== YOUR INSTRUCTIONS ==
Among the lines of the records below, count those with the word "yellow". Reply with that number alone.
··· EXERCISE DATA ···
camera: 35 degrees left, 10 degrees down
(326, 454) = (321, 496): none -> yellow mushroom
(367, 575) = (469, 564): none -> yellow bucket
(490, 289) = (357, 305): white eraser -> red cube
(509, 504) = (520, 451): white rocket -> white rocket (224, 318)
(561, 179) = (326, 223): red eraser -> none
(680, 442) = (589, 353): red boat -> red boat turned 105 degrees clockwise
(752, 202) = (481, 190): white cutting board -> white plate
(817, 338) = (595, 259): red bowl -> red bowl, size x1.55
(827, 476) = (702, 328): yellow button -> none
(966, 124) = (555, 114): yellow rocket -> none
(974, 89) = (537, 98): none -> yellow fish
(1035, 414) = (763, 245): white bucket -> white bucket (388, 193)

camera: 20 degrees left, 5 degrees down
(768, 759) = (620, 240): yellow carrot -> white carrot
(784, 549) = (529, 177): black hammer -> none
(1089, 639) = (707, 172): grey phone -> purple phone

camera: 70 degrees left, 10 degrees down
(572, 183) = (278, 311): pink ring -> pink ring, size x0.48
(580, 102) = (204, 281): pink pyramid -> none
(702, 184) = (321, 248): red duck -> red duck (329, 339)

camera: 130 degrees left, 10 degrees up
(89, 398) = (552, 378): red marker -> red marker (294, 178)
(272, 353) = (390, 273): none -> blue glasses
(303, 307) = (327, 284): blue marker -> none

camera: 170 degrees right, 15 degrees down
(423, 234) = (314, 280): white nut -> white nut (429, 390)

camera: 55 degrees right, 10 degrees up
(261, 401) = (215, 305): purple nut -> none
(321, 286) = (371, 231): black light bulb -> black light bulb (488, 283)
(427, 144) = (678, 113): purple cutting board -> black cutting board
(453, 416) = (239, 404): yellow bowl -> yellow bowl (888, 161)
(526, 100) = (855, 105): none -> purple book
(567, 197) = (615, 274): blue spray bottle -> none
···
== THE COMPLETED TASK ==
7